- EXERCISE GOAL
From the listing below, copy word for word the lines starting with the one that contains "Hana: 07:51 -> 07:45" and going on through the one that contains "Karen: 5:33 -> 5:38". Leave out the pictures.

- ITEMS
● ● ● ● ●
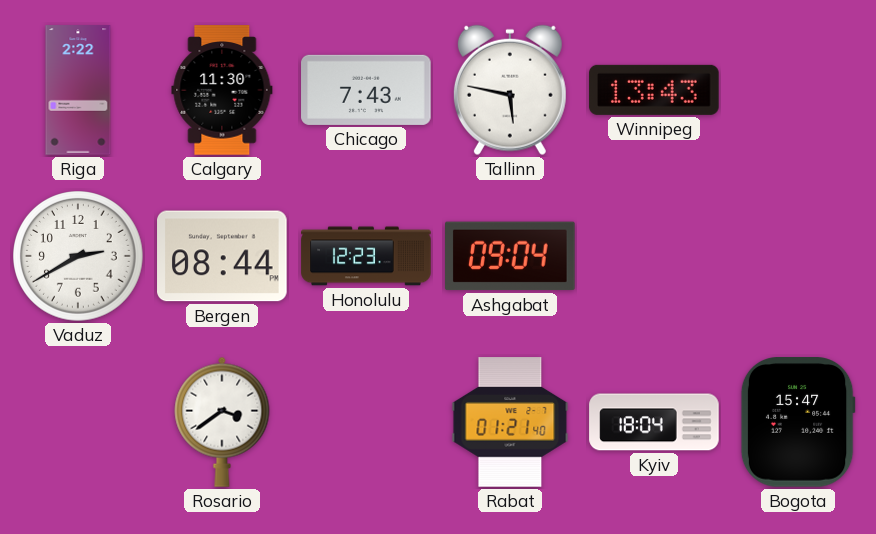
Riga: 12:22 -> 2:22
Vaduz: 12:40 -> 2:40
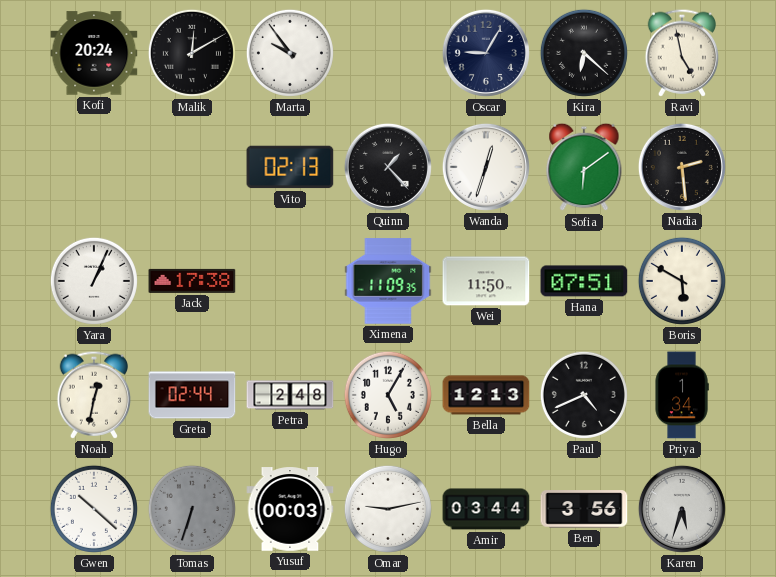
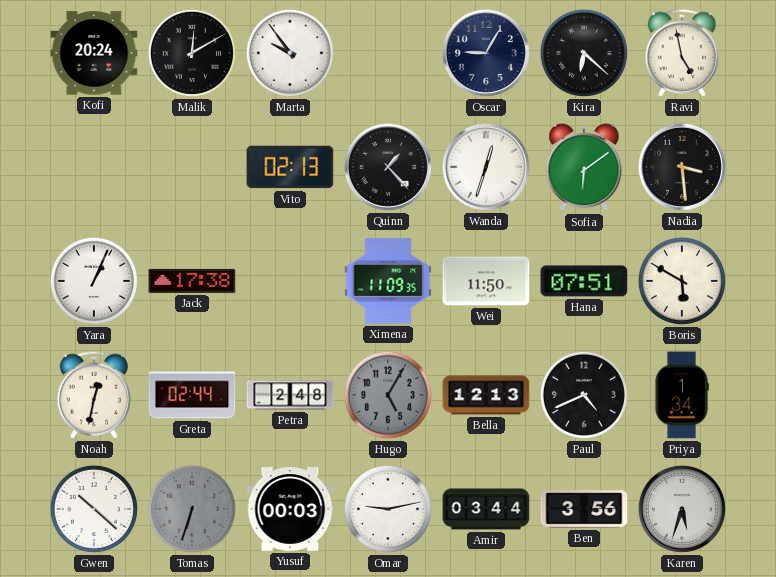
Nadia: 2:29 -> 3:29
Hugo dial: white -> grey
● ● ● ● ●
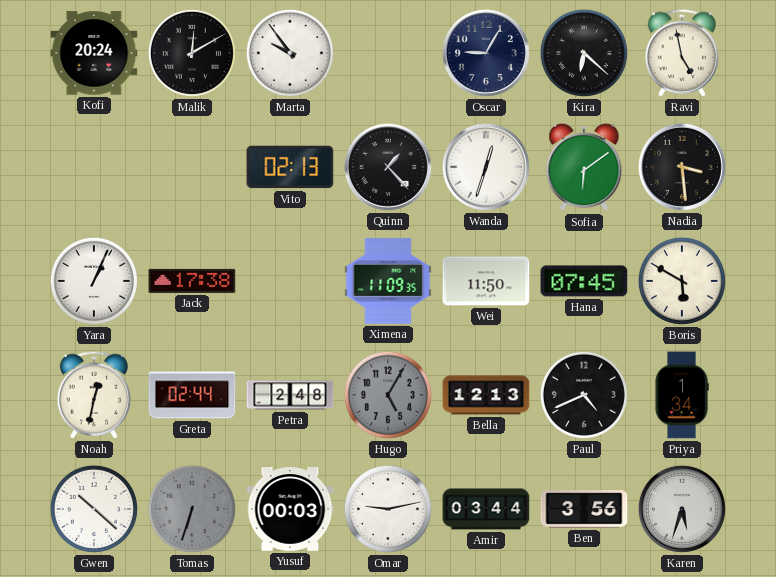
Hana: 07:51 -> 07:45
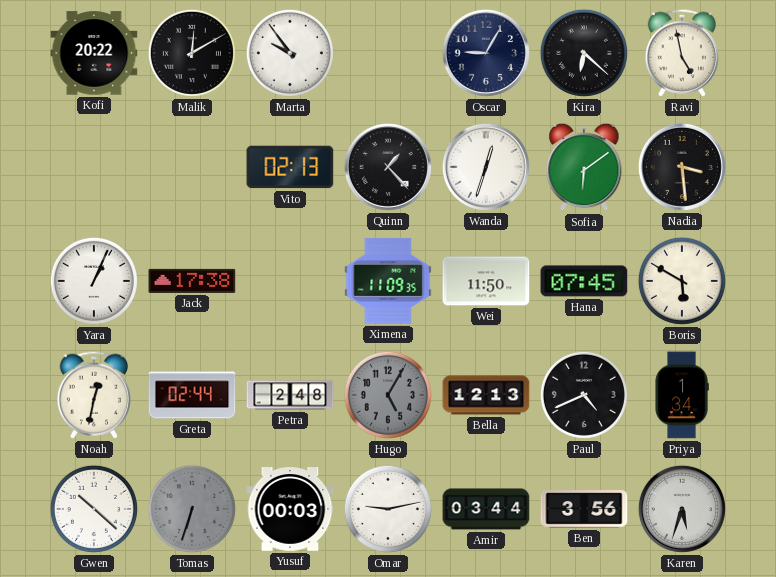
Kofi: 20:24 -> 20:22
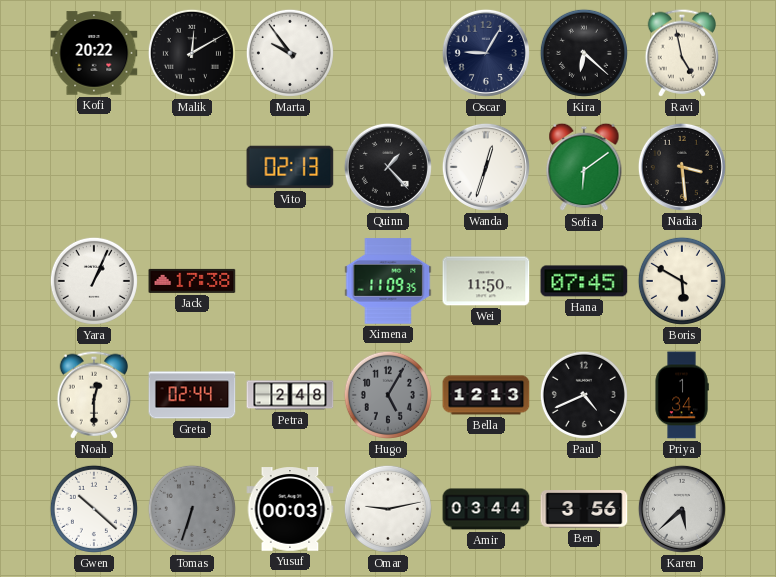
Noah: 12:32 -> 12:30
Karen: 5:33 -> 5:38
● ● ● ● ●
- SOLUTION
Hana: 07:51 -> 07:45
Kofi: 20:24 -> 20:22
Noah: 12:32 -> 12:30
Karen: 5:33 -> 5:38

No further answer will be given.